=== RECORDS SUPPLIED ===
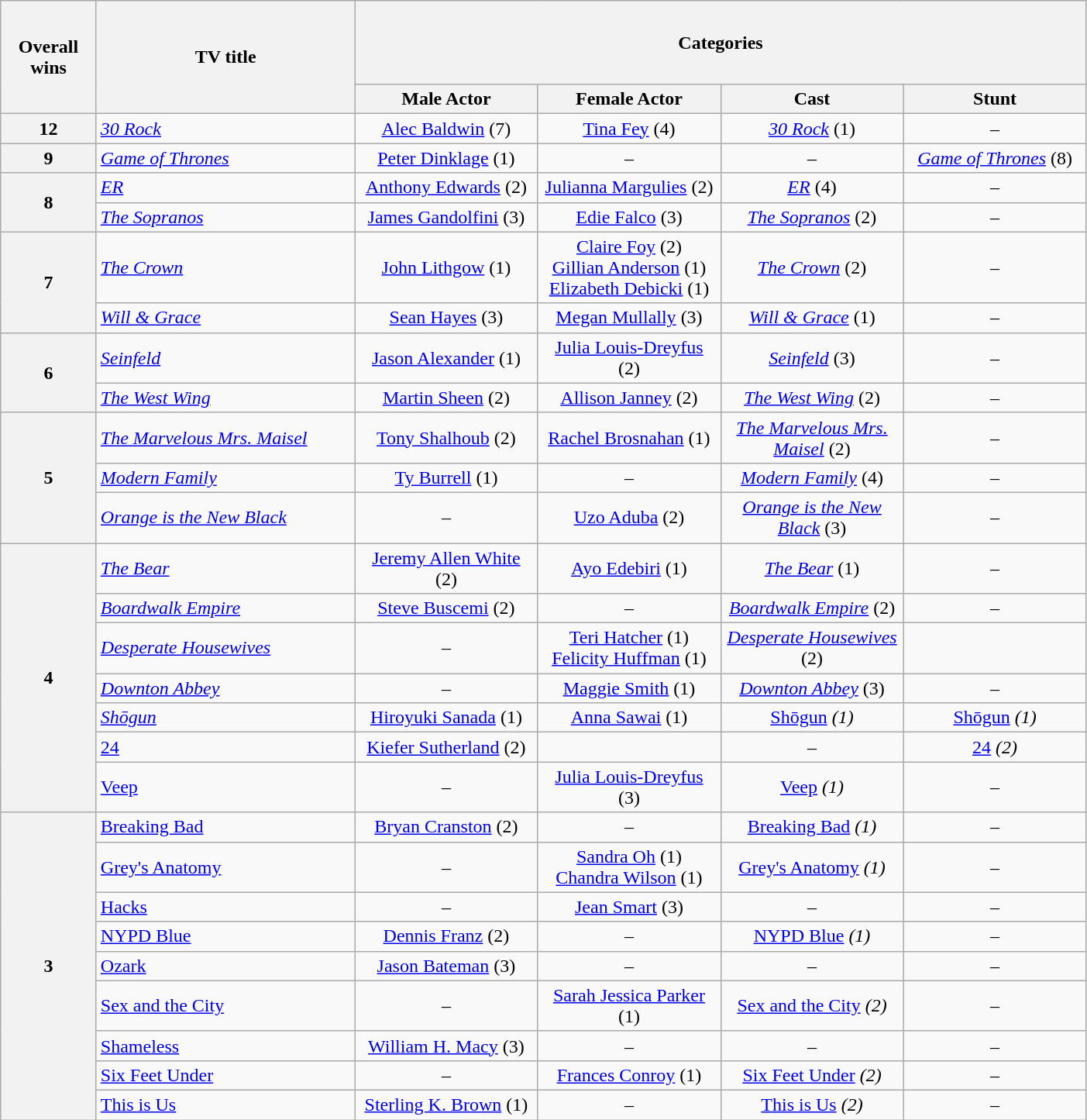
Boardwalk Empire [225, 608]
Game of Thrones [225, 158]
Tina Fey (4) [629, 129]
24 [225, 747]
Grey's Anatomy [225, 866]
Cast [812, 99]
Six Feet Under (2) [812, 1075]
Jeremy Allen White (2) [446, 567]
Alec Baldwin (7) [446, 129]
Will & Grace (1) [812, 318]
This is Us [225, 1104]
The Bear [225, 567]
Veep (1) [812, 787]
Allison Janney (2) [629, 397]
The West Wing [225, 397]
Male Actor [446, 99]
The Marvelous Mrs. Maisel [225, 437]
Julianna Margulies (2) [629, 187]
Categories [721, 43]
ER (4) [812, 187]
Desperate Housewives [225, 648]
Shameless [225, 1045]
Six Feet Under [225, 1075]
Maggie Smith (1) [629, 688]
Modern Family (4) [812, 477]
Martin Sheen (2) [446, 397]
James Gandolfini (3) [446, 217]
Sean Hayes (3) [446, 318]
John Lithgow (1) [446, 267]
NYPD Blue [225, 936]
Jason Alexander (1) [446, 358]
The Sopranos [225, 217]
Game of Thrones (8) [995, 158]
Megan Mullally (3) [629, 318]
Modern Family [225, 477]
30 Rock [225, 129]
Seinfeld [225, 358]
Sandra Oh (1)Chandra Wilson (1) [629, 866]
Ty Burrell (1) [446, 477]
Breaking Bad [225, 827]
ER [225, 187]
Anthony Edwards (2) [446, 187]
The Bear (1) [812, 567]
8 [49, 202]
Orange is the New Black (3) [812, 518]
William H. Macy (3) [446, 1045]
9 [49, 158]
Rachel Brosnahan (1) [629, 437]
Frances Conroy (1) [629, 1075]
Female Actor [629, 99]
Kiefer Sutherland (2) [446, 747]
Dennis Franz (2) [446, 936]
Stunt [995, 99]
Overall wins [49, 57]
Jason Bateman (3) [446, 965]
Sarah Jessica Parker (1) [629, 1006]
Steve Buscemi (2) [446, 608]
NYPD Blue (1) [812, 936]
Claire Foy (2) Gillian Anderson (1) Elizabeth Debicki (1) [629, 267]
The Marvelous Mrs. Maisel (2) [812, 437]
Hiroyuki Sanada (1) [446, 717]
Tony Shalhoub (2) [446, 437]
Veep [225, 787]
The Crown [225, 267]
Downton Abbey (3) [812, 688]
12 [49, 129]
Sex and the City (2) [812, 1006]
Edie Falco (3) [629, 217]
Julia Louis-Dreyfus (3) [629, 787]
Boardwalk Empire (2) [812, 608]
The Sopranos (2) [812, 217]
6 [49, 372]
Julia Louis-Dreyfus (2) [629, 358]
Orange is the New Black [225, 518]
4 [49, 677]
Ayo Edebiri (1) [629, 567]
Shōgun [225, 717]
Sex and the City [225, 1006]
Hacks [225, 906]
Downton Abbey [225, 688]
24 (2) [995, 747]
The West Wing (2) [812, 397]
3 [49, 965]
Ozark [225, 965]
30 Rock (1) [812, 129]
Seinfeld (3) [812, 358]
The Crown (2) [812, 267]
Teri Hatcher (1)Felicity Huffman (1) [629, 648]
Breaking Bad (1) [812, 827]
This is Us (2) [812, 1104]
Sterling K. Brown (1) [446, 1104]
5 [49, 477]
Peter Dinklage (1) [446, 158]
Will & Grace [225, 318]
Jean Smart (3) [629, 906]
Uzo Aduba (2) [629, 518]
Grey's Anatomy (1) [812, 866]
Bryan Cranston (2) [446, 827]
TV title [225, 57]
Anna Sawai (1) [629, 717]
7 [49, 282]
Desperate Housewives (2) [812, 648]
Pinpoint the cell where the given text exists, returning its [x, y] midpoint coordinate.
===
» WHAT IS REQUIRED: Render all the lines above as a JSON list of strings, one string per line, omitting blank lines and the picture.

» EXERCISE SOLUTION:
[
  "Boardwalk Empire [225, 608]",
  "Game of Thrones [225, 158]",
  "Tina Fey (4) [629, 129]",
  "24 [225, 747]",
  "Grey's Anatomy [225, 866]",
  "Cast [812, 99]",
  "Six Feet Under (2) [812, 1075]",
  "Jeremy Allen White (2) [446, 567]",
  "Alec Baldwin (7) [446, 129]",
  "Will & Grace (1) [812, 318]",
  "This is Us [225, 1104]",
  "The Bear [225, 567]",
  "Veep (1) [812, 787]",
  "Allison Janney (2) [629, 397]",
  "The West Wing [225, 397]",
  "Male Actor [446, 99]",
  "The Marvelous Mrs. Maisel [225, 437]",
  "Julianna Margulies (2) [629, 187]",
  "Categories [721, 43]",
  "ER (4) [812, 187]",
  "Desperate Housewives [225, 648]",
  "Shameless [225, 1045]",
  "Six Feet Under [225, 1075]",
  "Maggie Smith (1) [629, 688]",
  "Modern Family (4) [812, 477]",
  "Martin Sheen (2) [446, 397]",
  "James Gandolfini (3) [446, 217]",
  "Sean Hayes (3) [446, 318]",
  "John Lithgow (1) [446, 267]",
  "NYPD Blue [225, 936]",
  "Jason Alexander (1) [446, 358]",
  "The Sopranos [225, 217]",
  "Game of Thrones (8) [995, 158]",
  "Megan Mullally (3) [629, 318]",
  "Modern Family [225, 477]",
  "30 Rock [225, 129]",
  "Seinfeld [225, 358]",
  "Sandra Oh (1)Chandra Wilson (1) [629, 866]",
  "Ty Burrell (1) [446, 477]",
  "Breaking Bad [225, 827]",
  "ER [225, 187]",
  "Anthony Edwards (2) [446, 187]",
  "The Bear (1) [812, 567]",
  "8 [49, 202]",
  "Orange is the New Black (3) [812, 518]",
  "William H. Macy (3) [446, 1045]",
  "9 [49, 158]",
  "Rachel Brosnahan (1) [629, 437]",
  "Frances Conroy (1) [629, 1075]",
  "Female Actor [629, 99]",
  "Kiefer Sutherland (2) [446, 747]",
  "Dennis Franz (2) [446, 936]",
  "Stunt [995, 99]",
  "Overall wins [49, 57]",
  "Jason Bateman (3) [446, 965]",
  "Sarah Jessica Parker (1) [629, 1006]",
  "Steve Buscemi (2) [446, 608]",
  "NYPD Blue (1) [812, 936]",
  "Claire Foy (2) Gillian Anderson (1) Elizabeth Debicki (1) [629, 267]",
  "The Marvelous Mrs. Maisel (2) [812, 437]",
  "Hiroyuki Sanada (1) [446, 717]",
  "Tony Shalhoub (2) [446, 437]",
  "Veep [225, 787]",
  "The Crown [225, 267]",
  "Downton Abbey (3) [812, 688]",
  "12 [49, 129]",
  "Sex and the City (2) [812, 1006]",
  "Edie Falco (3) [629, 217]",
  "Julia Louis-Dreyfus (3) [629, 787]",
  "Boardwalk Empire (2) [812, 608]",
  "The Sopranos (2) [812, 217]",
  "6 [49, 372]",
  "Julia Louis-Dreyfus (2) [629, 358]",
  "Orange is the New Black [225, 518]",
  "4 [49, 677]",
  "Ayo Edebiri (1) [629, 567]",
  "Shōgun [225, 717]",
  "Sex and the City [225, 1006]",
  "Hacks [225, 906]",
  "Downton Abbey [225, 688]",
  "24 (2) [995, 747]",
  "The West Wing (2) [812, 397]",
  "3 [49, 965]",
  "Ozark [225, 965]",
  "30 Rock (1) [812, 129]",
  "Seinfeld (3) [812, 358]",
  "The Crown (2) [812, 267]",
  "Teri Hatcher (1)Felicity Huffman (1) [629, 648]",
  "Breaking Bad (1) [812, 827]",
  "This is Us (2) [812, 1104]",
  "Sterling K. Brown (1) [446, 1104]",
  "5 [49, 477]",
  "Peter Dinklage (1) [446, 158]",
  "Will & Grace [225, 318]",
  "Jean Smart (3) [629, 906]",
  "Uzo Aduba (2) [629, 518]",
  "Grey's Anatomy (1) [812, 866]",
  "Bryan Cranston (2) [446, 827]",
  "TV title [225, 57]",
  "Anna Sawai (1) [629, 717]",
  "7 [49, 282]",
  "Desperate Housewives (2) [812, 648]",
  "Pinpoint the cell where the given text exists, returning its [x, y] midpoint coordinate."
]